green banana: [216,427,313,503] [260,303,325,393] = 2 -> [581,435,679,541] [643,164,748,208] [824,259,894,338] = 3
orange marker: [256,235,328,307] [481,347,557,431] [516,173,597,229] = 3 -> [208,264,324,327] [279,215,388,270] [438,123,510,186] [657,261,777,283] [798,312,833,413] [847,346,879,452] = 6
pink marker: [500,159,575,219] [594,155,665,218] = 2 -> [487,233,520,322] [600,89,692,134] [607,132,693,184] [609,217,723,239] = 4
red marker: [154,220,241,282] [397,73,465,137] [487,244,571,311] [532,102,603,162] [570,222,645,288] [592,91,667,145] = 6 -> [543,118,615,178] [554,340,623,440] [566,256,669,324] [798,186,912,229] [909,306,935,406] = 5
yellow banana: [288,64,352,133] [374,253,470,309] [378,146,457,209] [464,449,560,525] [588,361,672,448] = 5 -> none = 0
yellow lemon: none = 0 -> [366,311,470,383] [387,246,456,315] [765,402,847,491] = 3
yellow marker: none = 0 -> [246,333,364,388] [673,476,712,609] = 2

::::

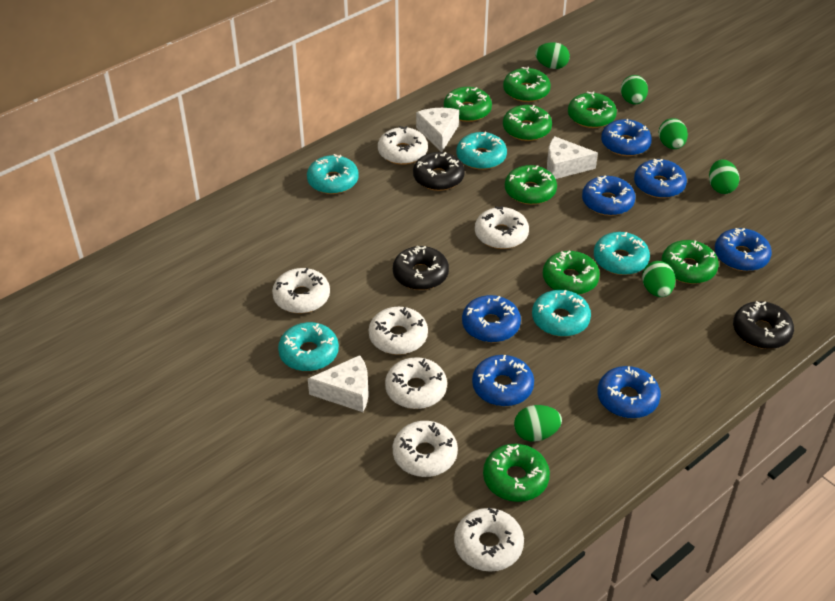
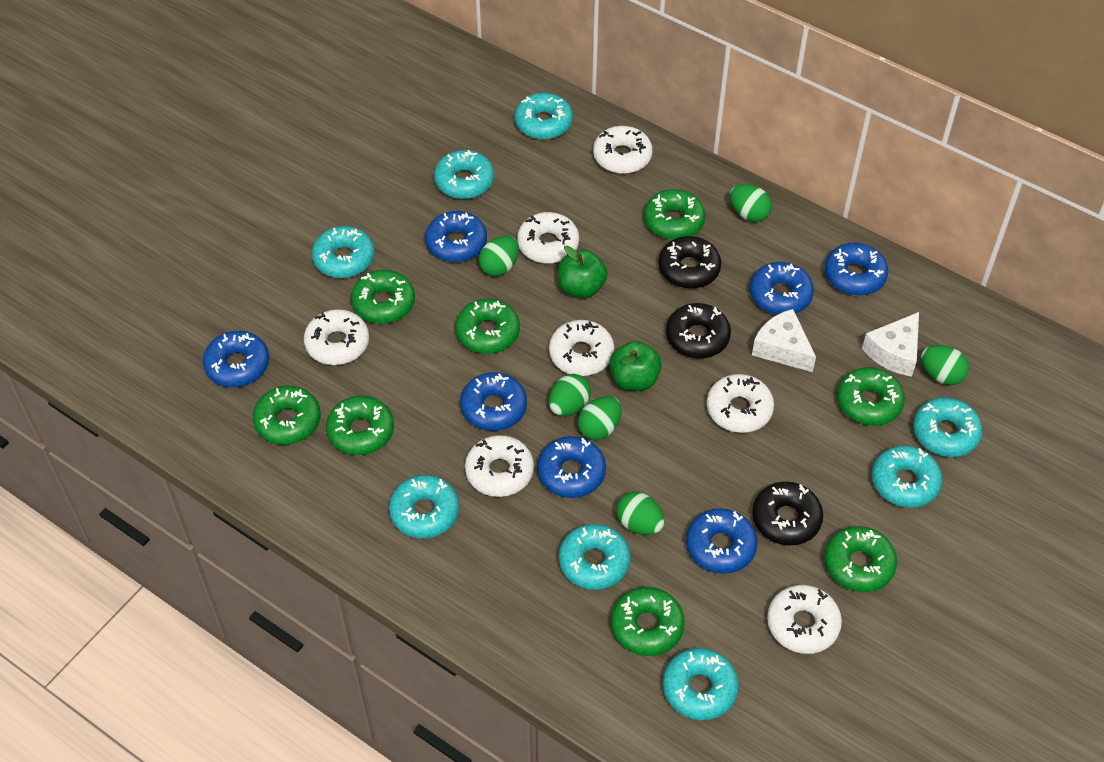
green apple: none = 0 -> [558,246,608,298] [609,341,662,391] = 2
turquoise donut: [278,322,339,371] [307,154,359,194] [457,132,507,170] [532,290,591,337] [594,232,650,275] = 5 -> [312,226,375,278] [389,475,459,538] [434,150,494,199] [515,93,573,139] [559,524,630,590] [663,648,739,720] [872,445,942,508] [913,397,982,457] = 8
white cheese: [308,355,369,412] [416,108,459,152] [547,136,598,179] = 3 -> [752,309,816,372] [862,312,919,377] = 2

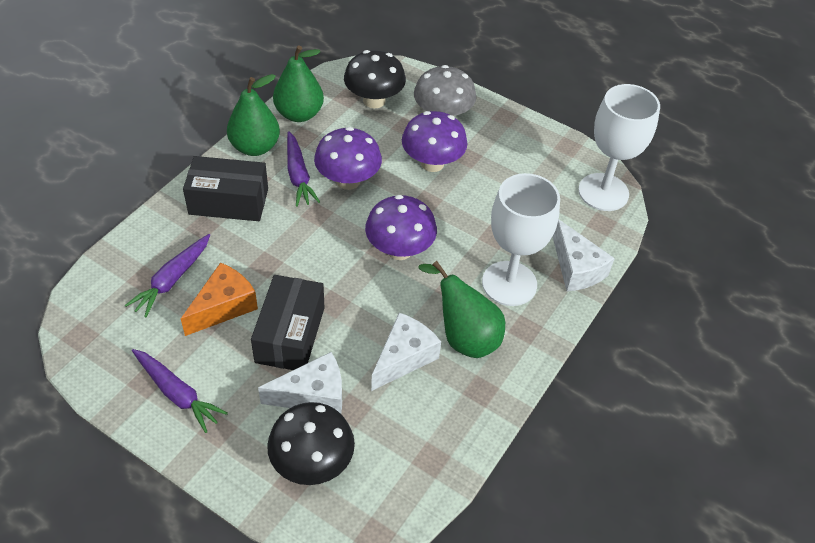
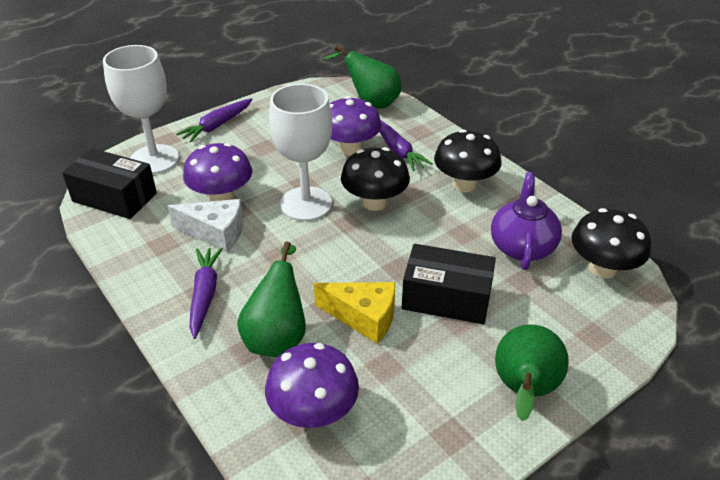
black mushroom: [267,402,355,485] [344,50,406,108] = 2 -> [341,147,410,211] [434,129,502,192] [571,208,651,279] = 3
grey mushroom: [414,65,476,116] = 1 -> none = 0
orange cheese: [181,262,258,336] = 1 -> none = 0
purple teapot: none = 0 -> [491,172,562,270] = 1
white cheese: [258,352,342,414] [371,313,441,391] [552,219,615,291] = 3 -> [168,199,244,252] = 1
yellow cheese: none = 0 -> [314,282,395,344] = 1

::::

[What to produce]:
From the material above, retype precisely the lines between the line holding "black mushroom: [267,402,355,485]" and the line holding "yellow cheese: none", inclusive, and nothing beyond them.

[Solved exercise]:
black mushroom: [267,402,355,485] [344,50,406,108] = 2 -> [341,147,410,211] [434,129,502,192] [571,208,651,279] = 3
grey mushroom: [414,65,476,116] = 1 -> none = 0
orange cheese: [181,262,258,336] = 1 -> none = 0
purple teapot: none = 0 -> [491,172,562,270] = 1
white cheese: [258,352,342,414] [371,313,441,391] [552,219,615,291] = 3 -> [168,199,244,252] = 1
yellow cheese: none = 0 -> [314,282,395,344] = 1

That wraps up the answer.